● Prompt
In the records below, find the line that contains "camera: 90 degrees left, 10 degrees down" and the line that contains "camera: 85 degrees left, 20 degrees up", then retype exactly those two lines and every line between them.

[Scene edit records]
__________________________________________________

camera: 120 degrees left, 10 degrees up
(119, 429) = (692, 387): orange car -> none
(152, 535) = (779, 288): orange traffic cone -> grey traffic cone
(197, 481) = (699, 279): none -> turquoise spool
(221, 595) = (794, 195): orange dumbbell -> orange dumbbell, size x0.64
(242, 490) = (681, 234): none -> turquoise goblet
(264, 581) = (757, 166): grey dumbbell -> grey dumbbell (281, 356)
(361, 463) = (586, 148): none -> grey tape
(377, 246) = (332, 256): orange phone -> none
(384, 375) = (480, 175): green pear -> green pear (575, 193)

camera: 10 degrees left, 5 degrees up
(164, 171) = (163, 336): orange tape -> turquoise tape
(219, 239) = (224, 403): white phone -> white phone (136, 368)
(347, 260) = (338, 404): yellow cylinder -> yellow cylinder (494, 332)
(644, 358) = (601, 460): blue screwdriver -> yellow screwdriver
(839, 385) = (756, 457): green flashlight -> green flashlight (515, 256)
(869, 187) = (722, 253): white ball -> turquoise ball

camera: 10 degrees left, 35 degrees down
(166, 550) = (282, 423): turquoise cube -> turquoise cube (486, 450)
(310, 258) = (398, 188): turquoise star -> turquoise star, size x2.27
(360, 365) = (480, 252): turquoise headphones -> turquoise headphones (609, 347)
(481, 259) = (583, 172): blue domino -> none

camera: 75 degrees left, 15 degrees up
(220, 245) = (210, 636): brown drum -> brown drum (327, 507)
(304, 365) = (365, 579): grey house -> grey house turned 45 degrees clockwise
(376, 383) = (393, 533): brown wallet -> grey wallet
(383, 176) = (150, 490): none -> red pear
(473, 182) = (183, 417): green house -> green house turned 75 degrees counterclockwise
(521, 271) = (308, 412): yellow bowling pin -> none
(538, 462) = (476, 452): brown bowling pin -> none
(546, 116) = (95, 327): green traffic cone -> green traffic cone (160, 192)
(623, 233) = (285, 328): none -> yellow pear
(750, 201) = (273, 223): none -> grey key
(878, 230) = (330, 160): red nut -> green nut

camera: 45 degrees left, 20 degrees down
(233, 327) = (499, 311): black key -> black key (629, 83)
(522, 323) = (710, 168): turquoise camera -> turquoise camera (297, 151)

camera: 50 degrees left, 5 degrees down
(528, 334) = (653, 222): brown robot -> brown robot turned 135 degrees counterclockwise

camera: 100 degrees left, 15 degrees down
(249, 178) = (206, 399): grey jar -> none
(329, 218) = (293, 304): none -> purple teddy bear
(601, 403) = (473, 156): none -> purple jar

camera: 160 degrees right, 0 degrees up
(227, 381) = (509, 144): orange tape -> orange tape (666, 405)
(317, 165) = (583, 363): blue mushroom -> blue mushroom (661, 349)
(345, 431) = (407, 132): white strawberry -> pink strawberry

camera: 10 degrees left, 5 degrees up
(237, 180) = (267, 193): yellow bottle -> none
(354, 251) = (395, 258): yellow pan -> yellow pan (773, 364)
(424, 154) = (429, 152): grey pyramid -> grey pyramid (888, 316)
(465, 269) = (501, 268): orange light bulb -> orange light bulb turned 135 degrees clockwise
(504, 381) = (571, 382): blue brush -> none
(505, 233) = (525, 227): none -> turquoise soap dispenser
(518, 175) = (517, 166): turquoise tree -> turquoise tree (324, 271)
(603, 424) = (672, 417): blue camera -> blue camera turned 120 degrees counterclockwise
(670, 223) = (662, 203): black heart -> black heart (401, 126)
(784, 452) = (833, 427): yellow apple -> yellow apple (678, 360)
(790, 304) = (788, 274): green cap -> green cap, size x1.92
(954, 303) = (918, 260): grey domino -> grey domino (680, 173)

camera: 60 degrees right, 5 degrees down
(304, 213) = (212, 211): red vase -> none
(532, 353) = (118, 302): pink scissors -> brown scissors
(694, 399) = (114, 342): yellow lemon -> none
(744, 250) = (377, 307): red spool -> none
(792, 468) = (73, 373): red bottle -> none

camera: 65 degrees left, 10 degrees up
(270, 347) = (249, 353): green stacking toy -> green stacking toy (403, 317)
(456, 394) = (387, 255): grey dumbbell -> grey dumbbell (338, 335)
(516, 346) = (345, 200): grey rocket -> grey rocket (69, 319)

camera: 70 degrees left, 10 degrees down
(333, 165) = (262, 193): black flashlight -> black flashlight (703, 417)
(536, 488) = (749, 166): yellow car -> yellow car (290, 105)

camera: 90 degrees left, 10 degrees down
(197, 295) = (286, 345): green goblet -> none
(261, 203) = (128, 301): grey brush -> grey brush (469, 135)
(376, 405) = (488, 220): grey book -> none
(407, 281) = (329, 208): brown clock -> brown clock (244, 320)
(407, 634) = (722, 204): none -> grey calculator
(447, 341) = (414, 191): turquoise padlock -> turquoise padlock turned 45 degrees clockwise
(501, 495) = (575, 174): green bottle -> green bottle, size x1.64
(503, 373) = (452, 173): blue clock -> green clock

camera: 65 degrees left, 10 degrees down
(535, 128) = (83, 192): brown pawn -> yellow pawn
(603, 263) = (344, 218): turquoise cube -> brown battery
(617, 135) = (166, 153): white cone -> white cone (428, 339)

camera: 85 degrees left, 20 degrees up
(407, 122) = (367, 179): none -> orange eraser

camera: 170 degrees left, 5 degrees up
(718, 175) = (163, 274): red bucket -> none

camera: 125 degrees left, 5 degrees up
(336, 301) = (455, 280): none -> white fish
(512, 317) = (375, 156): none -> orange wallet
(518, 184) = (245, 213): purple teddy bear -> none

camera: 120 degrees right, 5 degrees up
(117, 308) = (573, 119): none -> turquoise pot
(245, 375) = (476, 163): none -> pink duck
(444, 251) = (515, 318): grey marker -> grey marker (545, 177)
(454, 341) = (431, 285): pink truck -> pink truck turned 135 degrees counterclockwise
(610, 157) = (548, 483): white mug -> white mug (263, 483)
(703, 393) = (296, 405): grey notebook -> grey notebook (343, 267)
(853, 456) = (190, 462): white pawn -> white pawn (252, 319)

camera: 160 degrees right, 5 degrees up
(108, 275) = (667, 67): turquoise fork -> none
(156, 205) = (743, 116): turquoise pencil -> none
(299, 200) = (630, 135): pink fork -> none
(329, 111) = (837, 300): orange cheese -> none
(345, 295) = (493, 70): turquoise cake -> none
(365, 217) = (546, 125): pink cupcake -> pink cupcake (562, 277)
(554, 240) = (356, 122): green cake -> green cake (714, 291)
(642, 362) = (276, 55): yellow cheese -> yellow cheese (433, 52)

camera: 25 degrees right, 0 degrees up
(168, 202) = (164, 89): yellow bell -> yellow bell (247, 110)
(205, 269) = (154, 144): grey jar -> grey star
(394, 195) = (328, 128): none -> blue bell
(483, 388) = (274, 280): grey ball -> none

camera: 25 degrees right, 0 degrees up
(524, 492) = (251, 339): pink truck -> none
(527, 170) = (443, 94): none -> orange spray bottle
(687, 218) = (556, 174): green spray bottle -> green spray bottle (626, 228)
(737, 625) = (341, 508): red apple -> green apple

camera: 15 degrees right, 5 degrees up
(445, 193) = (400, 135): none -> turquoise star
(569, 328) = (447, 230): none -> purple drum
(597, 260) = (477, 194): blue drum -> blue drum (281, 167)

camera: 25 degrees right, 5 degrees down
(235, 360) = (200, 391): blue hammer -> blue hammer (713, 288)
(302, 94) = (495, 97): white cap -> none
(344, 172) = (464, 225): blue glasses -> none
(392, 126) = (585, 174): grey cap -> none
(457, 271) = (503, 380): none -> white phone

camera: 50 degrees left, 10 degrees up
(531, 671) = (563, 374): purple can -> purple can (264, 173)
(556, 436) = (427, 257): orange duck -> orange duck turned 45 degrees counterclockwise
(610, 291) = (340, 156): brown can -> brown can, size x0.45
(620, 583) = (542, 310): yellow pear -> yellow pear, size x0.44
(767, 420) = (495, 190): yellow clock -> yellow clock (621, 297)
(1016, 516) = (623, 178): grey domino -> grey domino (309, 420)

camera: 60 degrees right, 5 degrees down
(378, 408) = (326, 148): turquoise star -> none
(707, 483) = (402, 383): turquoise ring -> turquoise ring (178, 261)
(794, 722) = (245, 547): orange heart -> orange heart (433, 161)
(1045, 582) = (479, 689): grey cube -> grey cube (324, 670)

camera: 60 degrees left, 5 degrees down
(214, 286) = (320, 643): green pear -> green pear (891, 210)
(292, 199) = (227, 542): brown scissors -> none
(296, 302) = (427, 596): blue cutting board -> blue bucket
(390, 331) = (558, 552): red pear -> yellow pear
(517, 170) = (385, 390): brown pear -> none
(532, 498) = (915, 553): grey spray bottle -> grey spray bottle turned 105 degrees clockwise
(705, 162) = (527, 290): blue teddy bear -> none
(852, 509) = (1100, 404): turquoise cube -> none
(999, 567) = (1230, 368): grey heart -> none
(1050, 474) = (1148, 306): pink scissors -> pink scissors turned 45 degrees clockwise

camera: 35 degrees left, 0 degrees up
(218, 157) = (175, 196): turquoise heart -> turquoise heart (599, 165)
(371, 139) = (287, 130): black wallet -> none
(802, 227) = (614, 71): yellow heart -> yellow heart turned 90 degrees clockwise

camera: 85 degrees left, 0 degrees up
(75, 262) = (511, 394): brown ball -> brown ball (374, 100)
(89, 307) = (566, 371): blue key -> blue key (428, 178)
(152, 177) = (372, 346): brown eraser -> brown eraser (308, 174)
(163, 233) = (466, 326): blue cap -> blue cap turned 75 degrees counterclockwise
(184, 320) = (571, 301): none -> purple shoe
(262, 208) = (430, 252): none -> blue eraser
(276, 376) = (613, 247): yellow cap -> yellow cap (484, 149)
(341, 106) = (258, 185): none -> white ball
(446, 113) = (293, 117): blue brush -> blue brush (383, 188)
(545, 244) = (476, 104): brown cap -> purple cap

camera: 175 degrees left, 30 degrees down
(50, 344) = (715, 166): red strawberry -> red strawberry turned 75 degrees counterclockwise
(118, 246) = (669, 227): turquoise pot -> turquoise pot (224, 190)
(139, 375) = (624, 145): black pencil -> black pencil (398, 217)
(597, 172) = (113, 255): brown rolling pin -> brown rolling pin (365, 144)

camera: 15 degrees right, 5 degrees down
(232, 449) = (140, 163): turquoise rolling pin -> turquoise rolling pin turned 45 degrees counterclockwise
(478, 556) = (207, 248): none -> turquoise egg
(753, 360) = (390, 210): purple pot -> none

__________________________________________________

● Answer for the task
camera: 90 degrees left, 10 degrees down
(197, 295) = (286, 345): green goblet -> none
(261, 203) = (128, 301): grey brush -> grey brush (469, 135)
(376, 405) = (488, 220): grey book -> none
(407, 281) = (329, 208): brown clock -> brown clock (244, 320)
(407, 634) = (722, 204): none -> grey calculator
(447, 341) = (414, 191): turquoise padlock -> turquoise padlock turned 45 degrees clockwise
(501, 495) = (575, 174): green bottle -> green bottle, size x1.64
(503, 373) = (452, 173): blue clock -> green clock

camera: 65 degrees left, 10 degrees down
(535, 128) = (83, 192): brown pawn -> yellow pawn
(603, 263) = (344, 218): turquoise cube -> brown battery
(617, 135) = (166, 153): white cone -> white cone (428, 339)

camera: 85 degrees left, 20 degrees up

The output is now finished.